To be done | Extract each row below that contains the string "Town". Uppercase and lowercase letters count as different.

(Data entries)
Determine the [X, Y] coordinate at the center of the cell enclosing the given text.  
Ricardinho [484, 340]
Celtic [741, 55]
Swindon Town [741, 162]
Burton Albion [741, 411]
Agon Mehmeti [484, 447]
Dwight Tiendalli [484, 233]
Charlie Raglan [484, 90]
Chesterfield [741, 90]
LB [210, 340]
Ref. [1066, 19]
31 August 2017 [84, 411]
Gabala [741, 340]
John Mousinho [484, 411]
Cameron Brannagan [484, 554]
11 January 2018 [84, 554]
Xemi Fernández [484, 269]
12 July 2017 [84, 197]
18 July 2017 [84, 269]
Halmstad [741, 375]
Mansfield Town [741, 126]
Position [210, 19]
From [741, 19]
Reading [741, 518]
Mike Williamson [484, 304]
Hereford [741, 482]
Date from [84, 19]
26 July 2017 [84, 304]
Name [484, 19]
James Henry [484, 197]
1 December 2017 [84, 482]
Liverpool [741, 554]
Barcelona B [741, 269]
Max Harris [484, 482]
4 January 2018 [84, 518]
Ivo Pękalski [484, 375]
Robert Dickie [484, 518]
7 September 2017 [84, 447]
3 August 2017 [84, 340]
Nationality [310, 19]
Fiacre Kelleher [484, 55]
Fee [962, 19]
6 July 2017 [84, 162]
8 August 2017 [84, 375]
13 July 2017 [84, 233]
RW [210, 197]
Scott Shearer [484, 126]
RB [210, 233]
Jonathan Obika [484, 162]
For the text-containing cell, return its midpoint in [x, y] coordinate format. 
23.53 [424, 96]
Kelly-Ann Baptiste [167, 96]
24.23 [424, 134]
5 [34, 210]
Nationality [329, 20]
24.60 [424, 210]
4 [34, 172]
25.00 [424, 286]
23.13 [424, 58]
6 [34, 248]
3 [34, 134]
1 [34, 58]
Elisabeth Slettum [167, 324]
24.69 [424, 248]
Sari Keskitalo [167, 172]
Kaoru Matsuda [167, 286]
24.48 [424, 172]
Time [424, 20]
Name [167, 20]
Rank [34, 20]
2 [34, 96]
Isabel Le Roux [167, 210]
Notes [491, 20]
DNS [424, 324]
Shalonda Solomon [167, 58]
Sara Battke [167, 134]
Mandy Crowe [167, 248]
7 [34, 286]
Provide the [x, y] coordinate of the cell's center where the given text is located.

Written response |
Swindon Town [741, 162]
Mansfield Town [741, 126]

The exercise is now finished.